Instructions for the task:
Go through the data and report each line that holds the string "LAMP".

Listed records:
== Segment start ==

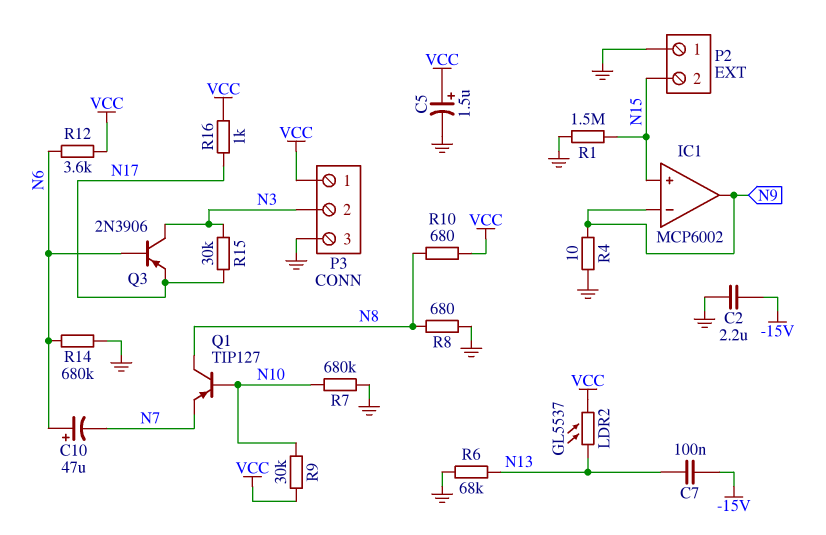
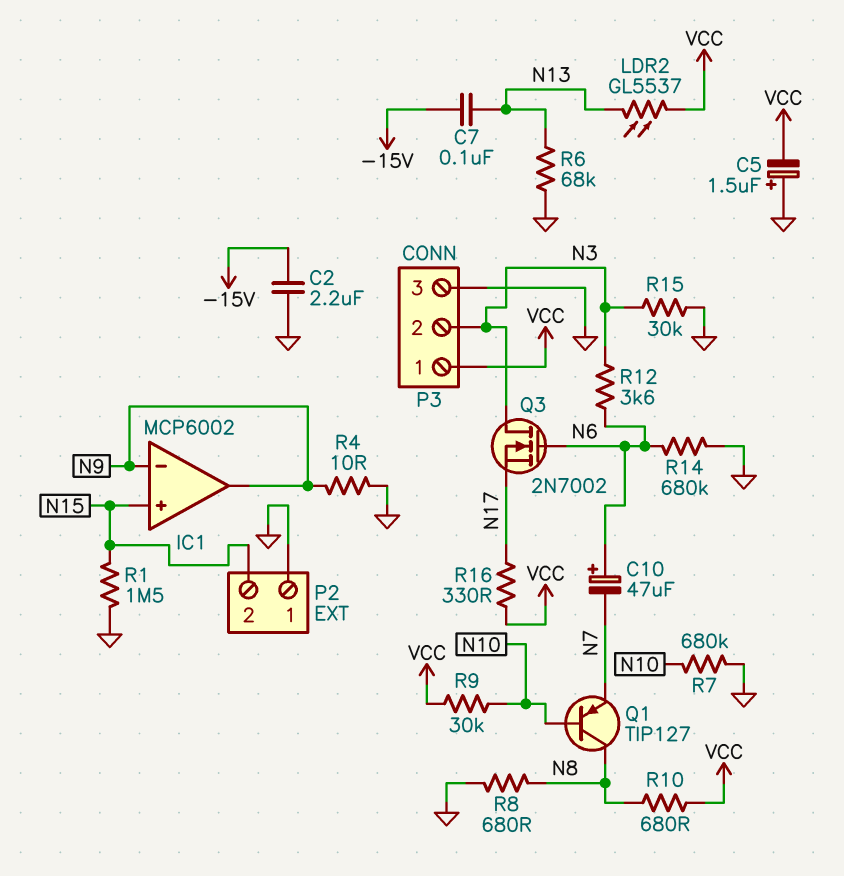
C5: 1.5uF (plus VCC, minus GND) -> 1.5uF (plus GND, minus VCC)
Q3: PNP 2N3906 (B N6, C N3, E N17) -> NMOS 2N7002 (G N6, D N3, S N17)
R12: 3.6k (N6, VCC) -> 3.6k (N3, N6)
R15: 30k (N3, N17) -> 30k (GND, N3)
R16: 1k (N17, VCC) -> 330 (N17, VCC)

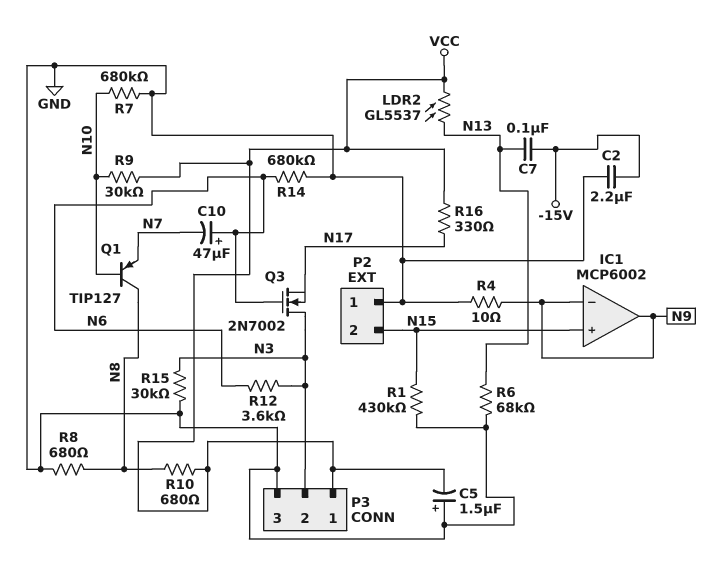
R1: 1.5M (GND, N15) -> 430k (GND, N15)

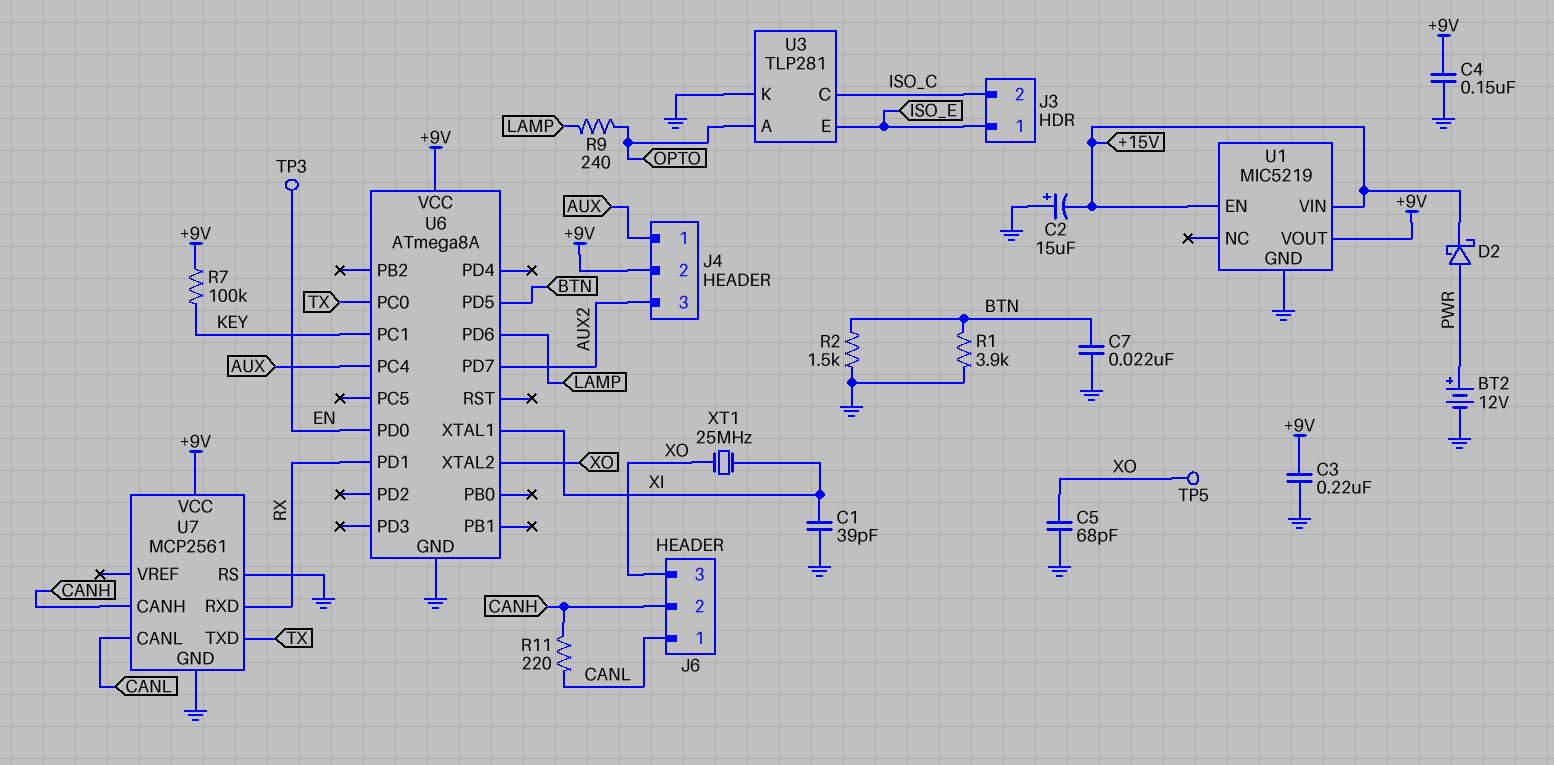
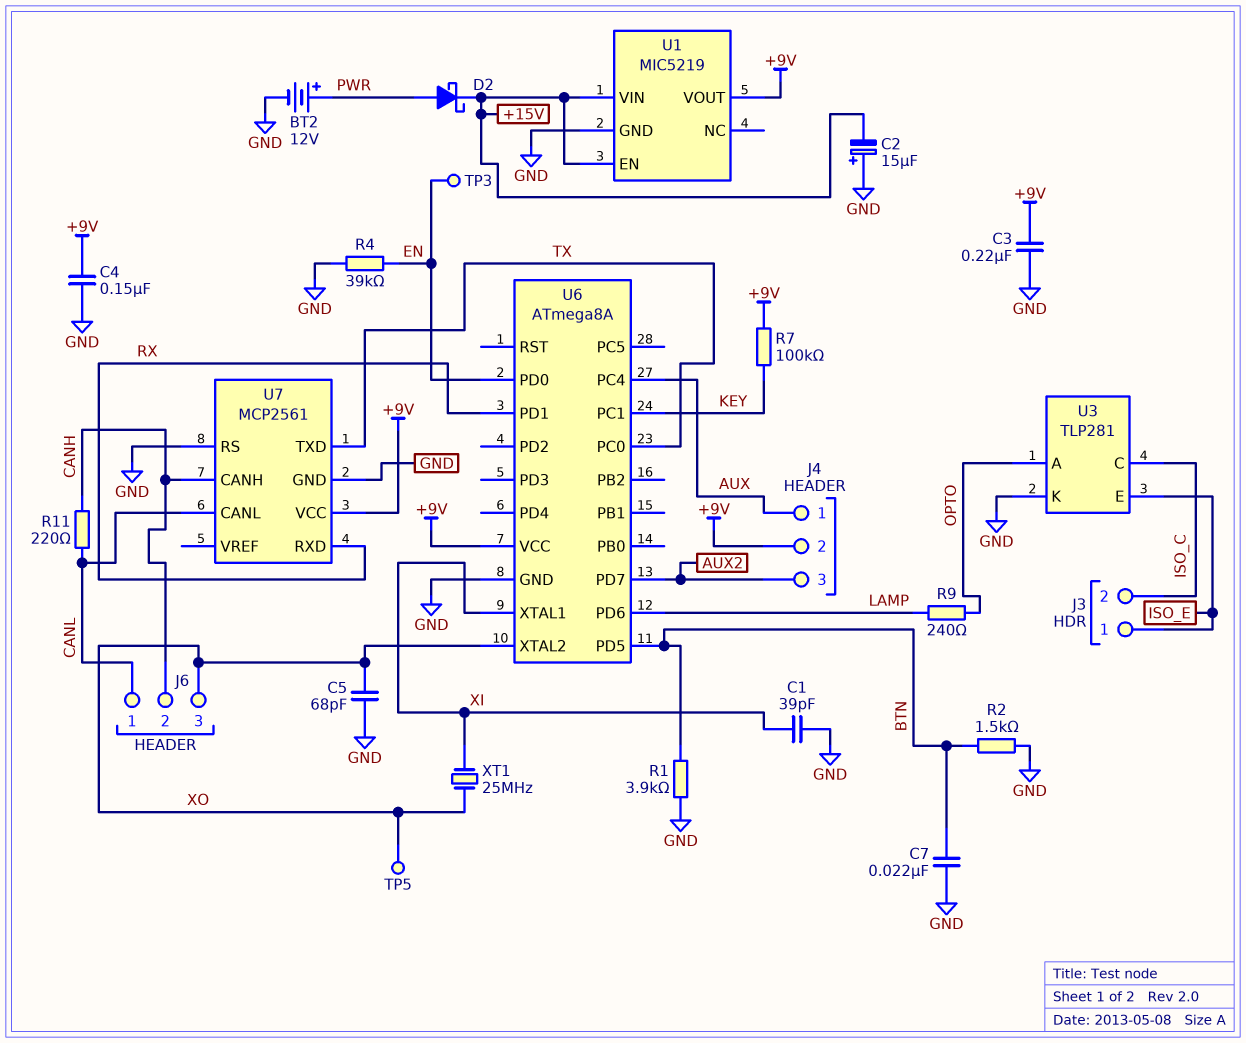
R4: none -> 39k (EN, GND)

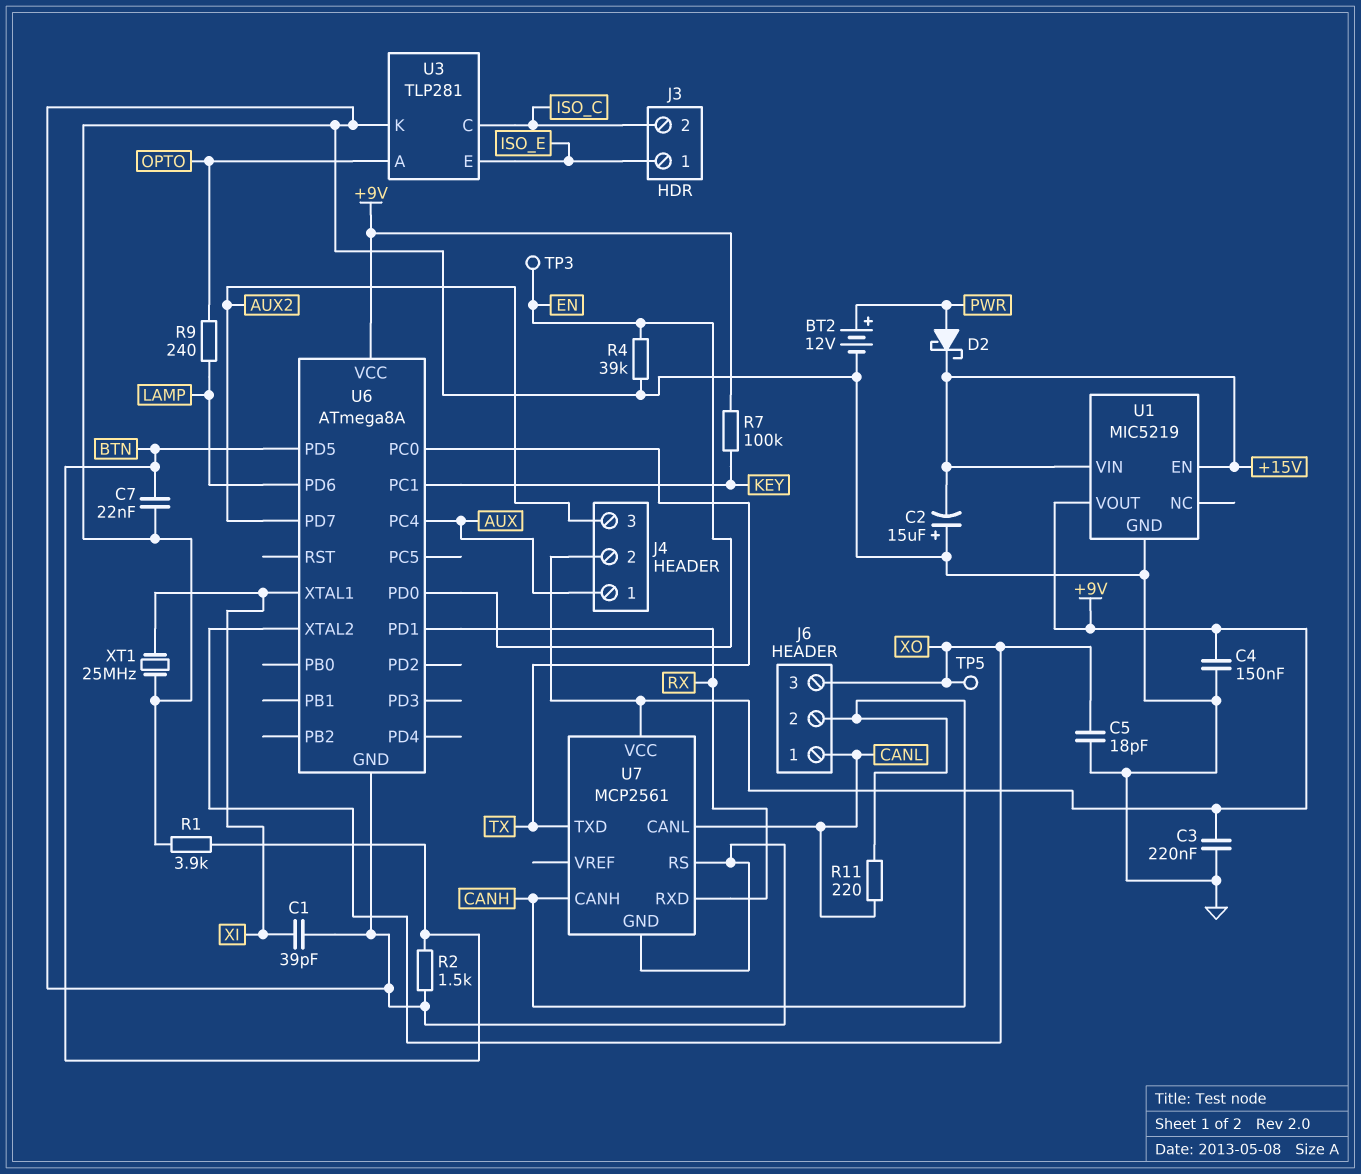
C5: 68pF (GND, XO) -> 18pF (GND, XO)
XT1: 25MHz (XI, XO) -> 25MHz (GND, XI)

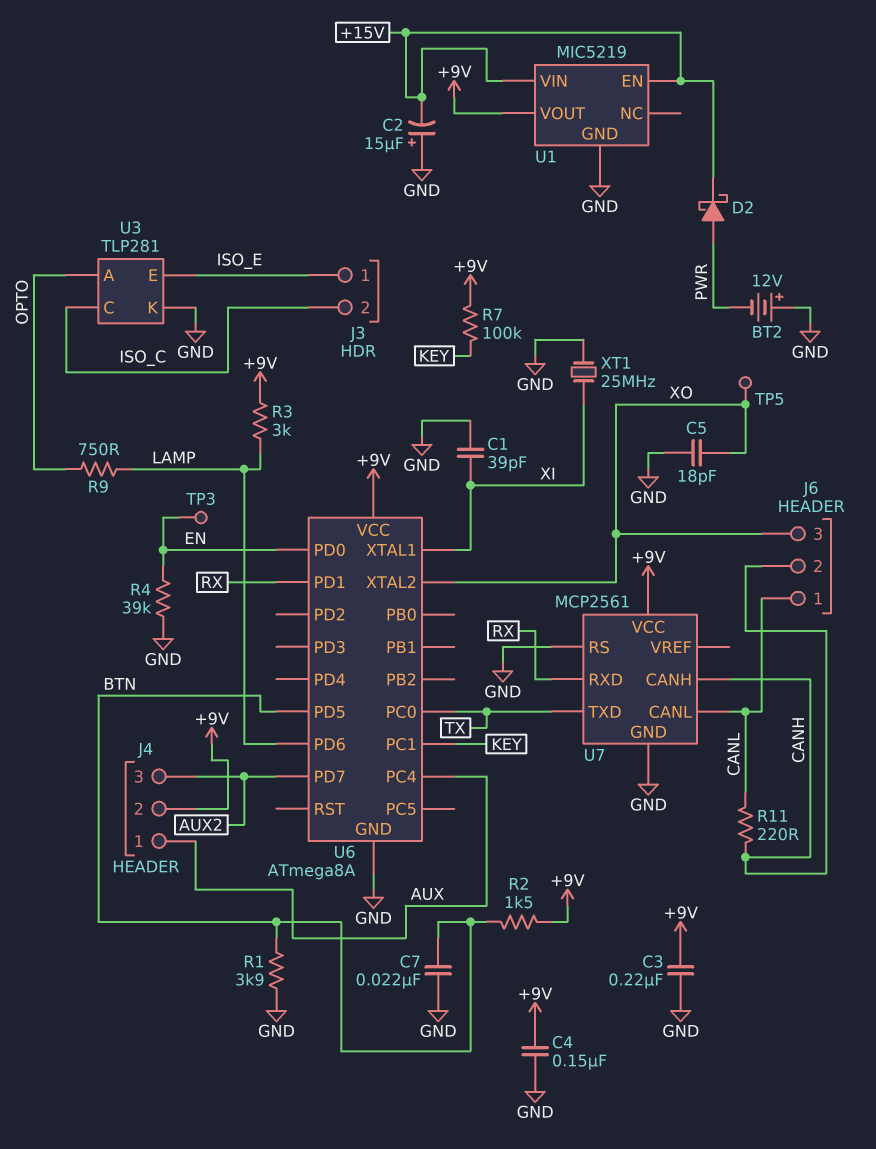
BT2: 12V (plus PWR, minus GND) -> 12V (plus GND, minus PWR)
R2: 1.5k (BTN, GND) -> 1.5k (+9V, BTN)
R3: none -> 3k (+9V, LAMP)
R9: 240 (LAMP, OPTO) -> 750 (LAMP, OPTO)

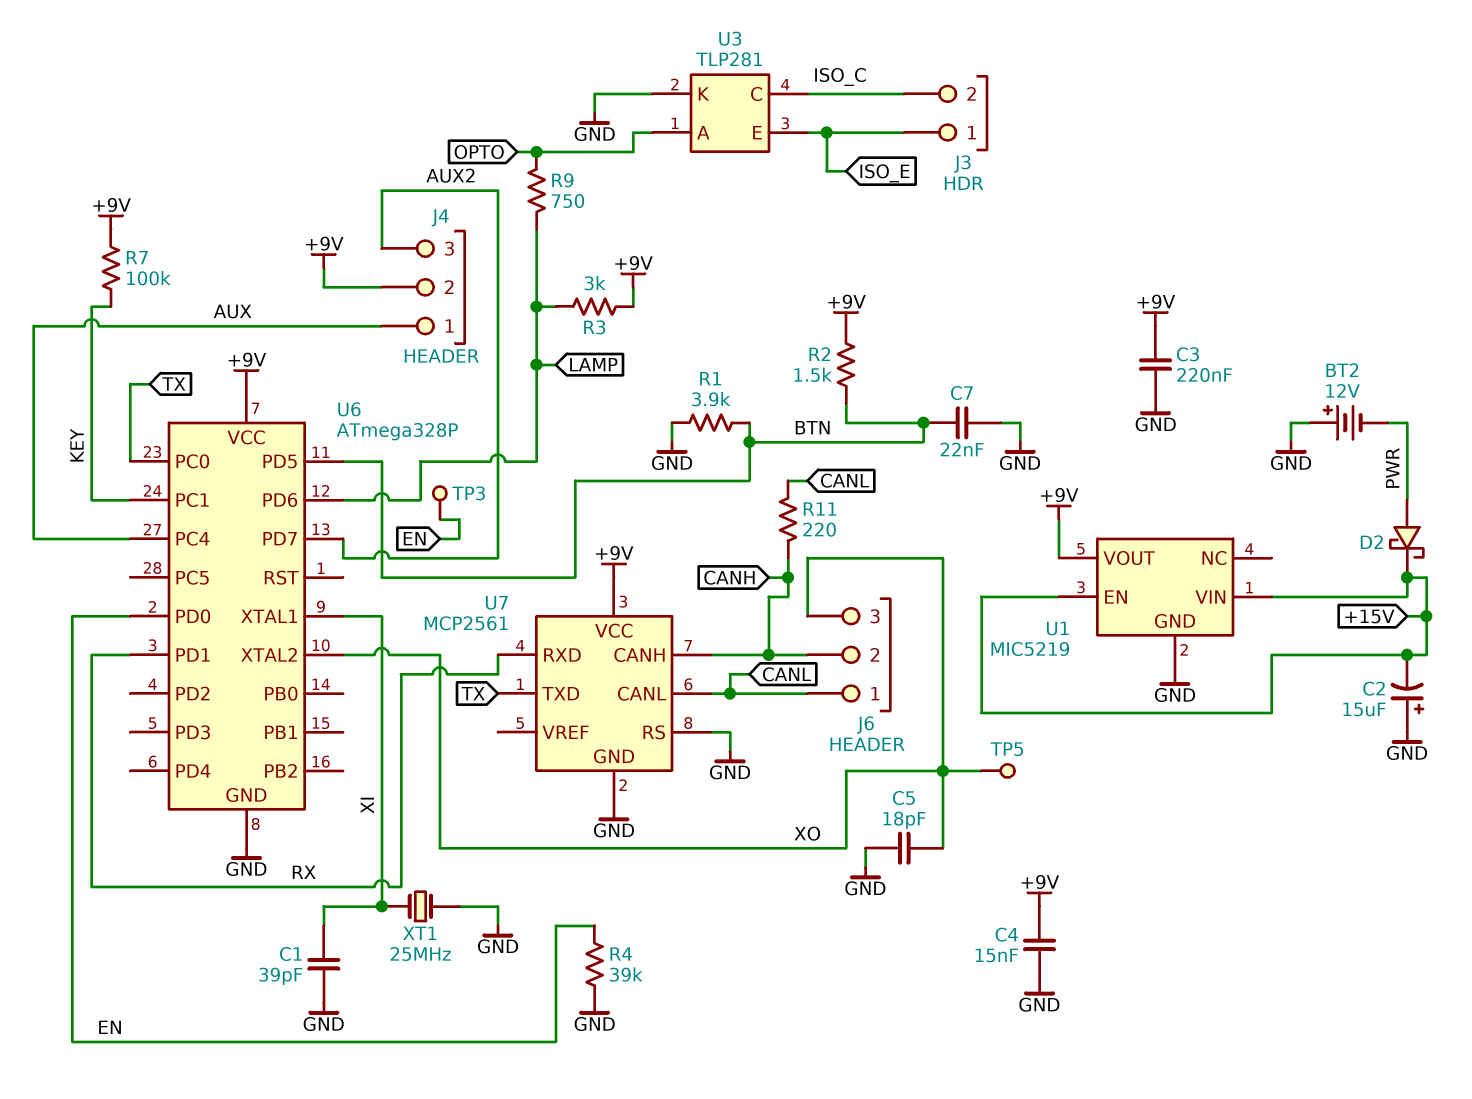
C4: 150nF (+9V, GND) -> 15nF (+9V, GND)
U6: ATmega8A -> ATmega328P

== Segment end ==

Answer to the exercise:
R3: none -> 3k (+9V, LAMP)
R9: 240 (LAMP, OPTO) -> 750 (LAMP, OPTO)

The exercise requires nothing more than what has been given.